**TRY IT:**
Nothing but the images should be left out when the entries are restated word for word.

**THE INPUT:**
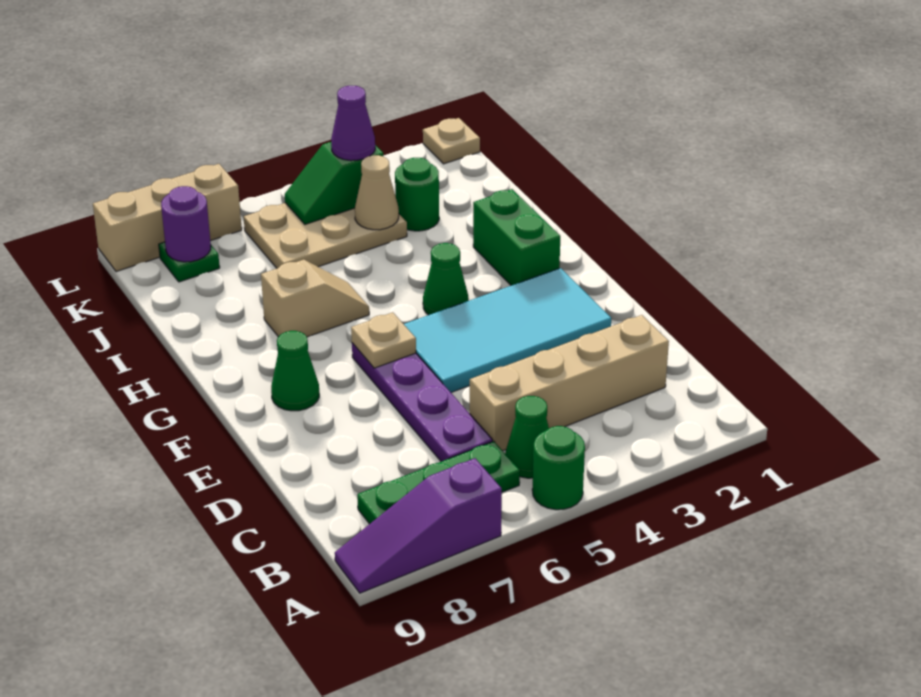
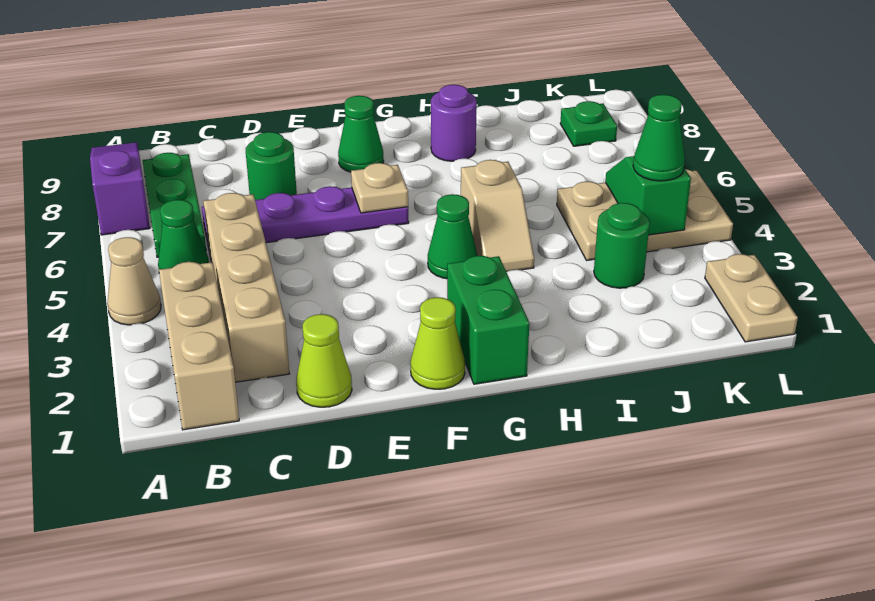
green round brick A5 level 1 -> green round brick D7 level 1
none -> lime cone D1 level 1
cyan tile E2:F5 level 1 -> none
none -> lime cone F1 level 1
green brick G2:H2 level 1 -> green brick G1:G2 level 1
tan slope H6:H7 level 1 top 7 -> tan slope H4:H5 level 1 top 5
tan plate J4:K6 level 1 -> tan plate J4:L5 level 1
tan cone J4 level 2 -> tan cone A4 level 1
purple cone K4 level 3 -> green cone K4 level 3
purple round brick K8 level 2 -> purple round brick H8 level 1
tan plate L1 level 1 -> tan plate L1:L2 level 1
tan brick L7:L9 level 1 -> tan brick B1:B3 level 1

**WRITTEN ANSWER:**
green round brick A5 level 1 -> green round brick D7 level 1
none -> lime cone D1 level 1
cyan tile E2:F5 level 1 -> none
none -> lime cone F1 level 1
green brick G2:H2 level 1 -> green brick G1:G2 level 1
tan slope H6:H7 level 1 top 7 -> tan slope H4:H5 level 1 top 5
tan plate J4:K6 level 1 -> tan plate J4:L5 level 1
tan cone J4 level 2 -> tan cone A4 level 1
purple cone K4 level 3 -> green cone K4 level 3
purple round brick K8 level 2 -> purple round brick H8 level 1
tan plate L1 level 1 -> tan plate L1:L2 level 1
tan brick L7:L9 level 1 -> tan brick B1:B3 level 1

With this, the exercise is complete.